▸ **EXERCISE OBJECTIVE**: Every line from the one containing "rotated: green mugotolul" down to the last line of the listing below should be restated exactly, and nothing else.

▸ **SOURCE MATERIAL**:
== Segment start ==

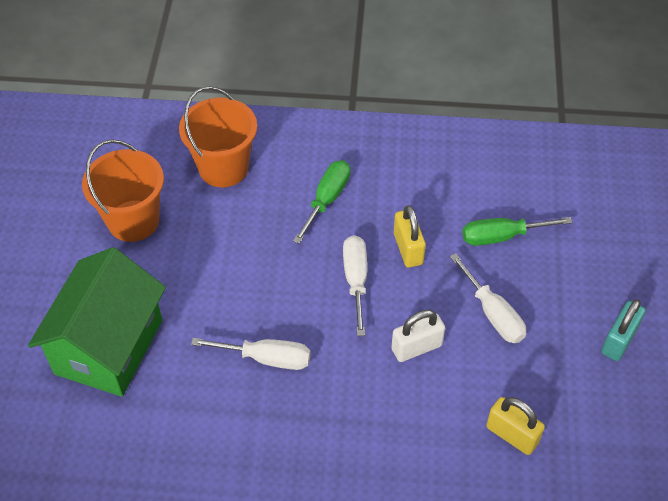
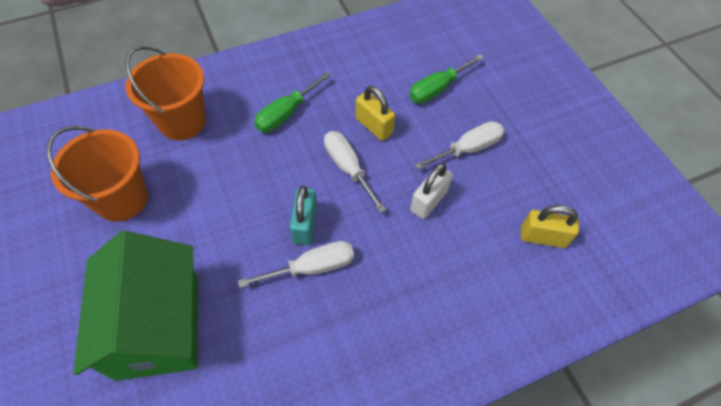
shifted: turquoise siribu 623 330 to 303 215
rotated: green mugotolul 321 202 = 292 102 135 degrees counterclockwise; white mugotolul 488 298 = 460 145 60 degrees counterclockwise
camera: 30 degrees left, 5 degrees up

== Segment end ==

▸ **RESPONSE BOX**:
rotated: green mugotolul 321 202 = 292 102 135 degrees counterclockwise; white mugotolul 488 298 = 460 145 60 degrees counterclockwise
camera: 30 degrees left, 5 degrees up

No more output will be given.